*WORK ITEM*
Word for word, print all of the lines below.

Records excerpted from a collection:
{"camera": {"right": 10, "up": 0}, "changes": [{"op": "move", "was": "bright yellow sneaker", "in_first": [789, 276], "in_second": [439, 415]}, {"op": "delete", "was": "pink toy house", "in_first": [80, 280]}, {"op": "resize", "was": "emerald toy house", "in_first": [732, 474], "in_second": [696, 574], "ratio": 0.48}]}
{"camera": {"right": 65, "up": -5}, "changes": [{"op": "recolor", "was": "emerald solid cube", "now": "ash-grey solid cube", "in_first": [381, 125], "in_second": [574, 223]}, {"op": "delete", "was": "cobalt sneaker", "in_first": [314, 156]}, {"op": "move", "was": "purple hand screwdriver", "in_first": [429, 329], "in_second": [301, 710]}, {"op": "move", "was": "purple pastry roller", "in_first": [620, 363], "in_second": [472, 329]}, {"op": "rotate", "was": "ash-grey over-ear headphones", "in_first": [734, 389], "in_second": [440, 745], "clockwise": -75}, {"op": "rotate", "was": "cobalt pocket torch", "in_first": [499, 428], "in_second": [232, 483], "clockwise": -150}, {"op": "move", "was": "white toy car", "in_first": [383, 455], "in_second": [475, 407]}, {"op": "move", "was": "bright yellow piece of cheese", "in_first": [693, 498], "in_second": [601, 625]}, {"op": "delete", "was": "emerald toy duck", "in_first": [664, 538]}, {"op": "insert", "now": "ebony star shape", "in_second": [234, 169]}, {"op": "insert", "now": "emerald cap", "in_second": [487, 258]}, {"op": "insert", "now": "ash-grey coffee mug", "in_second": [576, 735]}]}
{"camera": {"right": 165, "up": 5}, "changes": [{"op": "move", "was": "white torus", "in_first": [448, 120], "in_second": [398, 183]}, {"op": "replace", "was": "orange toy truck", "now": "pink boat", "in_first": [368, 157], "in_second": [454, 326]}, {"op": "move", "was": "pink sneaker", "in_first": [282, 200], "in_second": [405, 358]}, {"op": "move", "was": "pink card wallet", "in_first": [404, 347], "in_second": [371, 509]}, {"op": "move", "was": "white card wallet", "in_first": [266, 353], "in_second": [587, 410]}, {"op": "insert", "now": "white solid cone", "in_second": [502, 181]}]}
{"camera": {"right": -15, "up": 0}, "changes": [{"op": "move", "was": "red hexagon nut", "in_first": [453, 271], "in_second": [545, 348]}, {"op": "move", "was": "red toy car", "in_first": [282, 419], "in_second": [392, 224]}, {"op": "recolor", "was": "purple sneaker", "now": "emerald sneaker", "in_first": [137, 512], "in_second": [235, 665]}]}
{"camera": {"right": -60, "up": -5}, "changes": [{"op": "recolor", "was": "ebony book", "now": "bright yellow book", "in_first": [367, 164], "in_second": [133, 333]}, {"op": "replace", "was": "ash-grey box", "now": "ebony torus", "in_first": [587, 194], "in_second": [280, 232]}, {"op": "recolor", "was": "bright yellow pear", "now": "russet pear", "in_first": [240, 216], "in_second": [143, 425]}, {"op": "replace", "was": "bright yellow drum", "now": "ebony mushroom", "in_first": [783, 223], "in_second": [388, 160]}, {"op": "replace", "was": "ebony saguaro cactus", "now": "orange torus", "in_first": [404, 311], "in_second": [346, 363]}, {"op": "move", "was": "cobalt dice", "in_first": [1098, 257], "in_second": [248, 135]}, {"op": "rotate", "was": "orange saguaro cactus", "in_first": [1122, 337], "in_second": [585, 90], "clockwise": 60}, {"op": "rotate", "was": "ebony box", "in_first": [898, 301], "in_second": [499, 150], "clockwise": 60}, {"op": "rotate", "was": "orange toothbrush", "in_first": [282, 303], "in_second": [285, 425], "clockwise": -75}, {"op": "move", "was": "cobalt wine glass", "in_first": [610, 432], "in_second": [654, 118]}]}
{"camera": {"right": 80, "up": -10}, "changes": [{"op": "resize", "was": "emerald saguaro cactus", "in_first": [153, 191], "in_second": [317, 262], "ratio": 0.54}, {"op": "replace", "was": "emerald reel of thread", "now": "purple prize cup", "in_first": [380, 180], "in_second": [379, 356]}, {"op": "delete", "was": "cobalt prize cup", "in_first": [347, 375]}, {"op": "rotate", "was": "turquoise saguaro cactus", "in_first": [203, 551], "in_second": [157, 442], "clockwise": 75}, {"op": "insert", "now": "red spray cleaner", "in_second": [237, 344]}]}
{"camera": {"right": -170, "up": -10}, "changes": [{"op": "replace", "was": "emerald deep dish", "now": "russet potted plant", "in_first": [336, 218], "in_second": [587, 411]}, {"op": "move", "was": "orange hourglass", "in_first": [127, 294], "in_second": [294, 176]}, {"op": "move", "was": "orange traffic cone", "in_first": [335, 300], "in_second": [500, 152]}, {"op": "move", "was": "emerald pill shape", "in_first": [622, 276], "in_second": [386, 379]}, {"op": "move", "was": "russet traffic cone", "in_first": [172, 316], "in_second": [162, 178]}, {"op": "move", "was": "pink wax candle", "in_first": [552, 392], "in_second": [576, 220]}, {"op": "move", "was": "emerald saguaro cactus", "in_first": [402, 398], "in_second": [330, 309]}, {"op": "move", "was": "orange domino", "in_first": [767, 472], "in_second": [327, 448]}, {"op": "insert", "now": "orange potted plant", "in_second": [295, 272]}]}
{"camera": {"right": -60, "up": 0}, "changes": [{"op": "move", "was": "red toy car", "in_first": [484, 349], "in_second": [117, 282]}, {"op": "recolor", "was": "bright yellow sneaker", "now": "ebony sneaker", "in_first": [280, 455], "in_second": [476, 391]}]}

*FINISHED TASK*
{"camera": {"right": 10, "up": 0}, "changes": [{"op": "move", "was": "bright yellow sneaker", "in_first": [789, 276], "in_second": [439, 415]}, {"op": "delete", "was": "pink toy house", "in_first": [80, 280]}, {"op": "resize", "was": "emerald toy house", "in_first": [732, 474], "in_second": [696, 574], "ratio": 0.48}]}
{"camera": {"right": 65, "up": -5}, "changes": [{"op": "recolor", "was": "emerald solid cube", "now": "ash-grey solid cube", "in_first": [381, 125], "in_second": [574, 223]}, {"op": "delete", "was": "cobalt sneaker", "in_first": [314, 156]}, {"op": "move", "was": "purple hand screwdriver", "in_first": [429, 329], "in_second": [301, 710]}, {"op": "move", "was": "purple pastry roller", "in_first": [620, 363], "in_second": [472, 329]}, {"op": "rotate", "was": "ash-grey over-ear headphones", "in_first": [734, 389], "in_second": [440, 745], "clockwise": -75}, {"op": "rotate", "was": "cobalt pocket torch", "in_first": [499, 428], "in_second": [232, 483], "clockwise": -150}, {"op": "move", "was": "white toy car", "in_first": [383, 455], "in_second": [475, 407]}, {"op": "move", "was": "bright yellow piece of cheese", "in_first": [693, 498], "in_second": [601, 625]}, {"op": "delete", "was": "emerald toy duck", "in_first": [664, 538]}, {"op": "insert", "now": "ebony star shape", "in_second": [234, 169]}, {"op": "insert", "now": "emerald cap", "in_second": [487, 258]}, {"op": "insert", "now": "ash-grey coffee mug", "in_second": [576, 735]}]}
{"camera": {"right": 165, "up": 5}, "changes": [{"op": "move", "was": "white torus", "in_first": [448, 120], "in_second": [398, 183]}, {"op": "replace", "was": "orange toy truck", "now": "pink boat", "in_first": [368, 157], "in_second": [454, 326]}, {"op": "move", "was": "pink sneaker", "in_first": [282, 200], "in_second": [405, 358]}, {"op": "move", "was": "pink card wallet", "in_first": [404, 347], "in_second": [371, 509]}, {"op": "move", "was": "white card wallet", "in_first": [266, 353], "in_second": [587, 410]}, {"op": "insert", "now": "white solid cone", "in_second": [502, 181]}]}
{"camera": {"right": -15, "up": 0}, "changes": [{"op": "move", "was": "red hexagon nut", "in_first": [453, 271], "in_second": [545, 348]}, {"op": "move", "was": "red toy car", "in_first": [282, 419], "in_second": [392, 224]}, {"op": "recolor", "was": "purple sneaker", "now": "emerald sneaker", "in_first": [137, 512], "in_second": [235, 665]}]}
{"camera": {"right": -60, "up": -5}, "changes": [{"op": "recolor", "was": "ebony book", "now": "bright yellow book", "in_first": [367, 164], "in_second": [133, 333]}, {"op": "replace", "was": "ash-grey box", "now": "ebony torus", "in_first": [587, 194], "in_second": [280, 232]}, {"op": "recolor", "was": "bright yellow pear", "now": "russet pear", "in_first": [240, 216], "in_second": [143, 425]}, {"op": "replace", "was": "bright yellow drum", "now": "ebony mushroom", "in_first": [783, 223], "in_second": [388, 160]}, {"op": "replace", "was": "ebony saguaro cactus", "now": "orange torus", "in_first": [404, 311], "in_second": [346, 363]}, {"op": "move", "was": "cobalt dice", "in_first": [1098, 257], "in_second": [248, 135]}, {"op": "rotate", "was": "orange saguaro cactus", "in_first": [1122, 337], "in_second": [585, 90], "clockwise": 60}, {"op": "rotate", "was": "ebony box", "in_first": [898, 301], "in_second": [499, 150], "clockwise": 60}, {"op": "rotate", "was": "orange toothbrush", "in_first": [282, 303], "in_second": [285, 425], "clockwise": -75}, {"op": "move", "was": "cobalt wine glass", "in_first": [610, 432], "in_second": [654, 118]}]}
{"camera": {"right": 80, "up": -10}, "changes": [{"op": "resize", "was": "emerald saguaro cactus", "in_first": [153, 191], "in_second": [317, 262], "ratio": 0.54}, {"op": "replace", "was": "emerald reel of thread", "now": "purple prize cup", "in_first": [380, 180], "in_second": [379, 356]}, {"op": "delete", "was": "cobalt prize cup", "in_first": [347, 375]}, {"op": "rotate", "was": "turquoise saguaro cactus", "in_first": [203, 551], "in_second": [157, 442], "clockwise": 75}, {"op": "insert", "now": "red spray cleaner", "in_second": [237, 344]}]}
{"camera": {"right": -170, "up": -10}, "changes": [{"op": "replace", "was": "emerald deep dish", "now": "russet potted plant", "in_first": [336, 218], "in_second": [587, 411]}, {"op": "move", "was": "orange hourglass", "in_first": [127, 294], "in_second": [294, 176]}, {"op": "move", "was": "orange traffic cone", "in_first": [335, 300], "in_second": [500, 152]}, {"op": "move", "was": "emerald pill shape", "in_first": [622, 276], "in_second": [386, 379]}, {"op": "move", "was": "russet traffic cone", "in_first": [172, 316], "in_second": [162, 178]}, {"op": "move", "was": "pink wax candle", "in_first": [552, 392], "in_second": [576, 220]}, {"op": "move", "was": "emerald saguaro cactus", "in_first": [402, 398], "in_second": [330, 309]}, {"op": "move", "was": "orange domino", "in_first": [767, 472], "in_second": [327, 448]}, {"op": "insert", "now": "orange potted plant", "in_second": [295, 272]}]}
{"camera": {"right": -60, "up": 0}, "changes": [{"op": "move", "was": "red toy car", "in_first": [484, 349], "in_second": [117, 282]}, {"op": "recolor", "was": "bright yellow sneaker", "now": "ebony sneaker", "in_first": [280, 455], "in_second": [476, 391]}]}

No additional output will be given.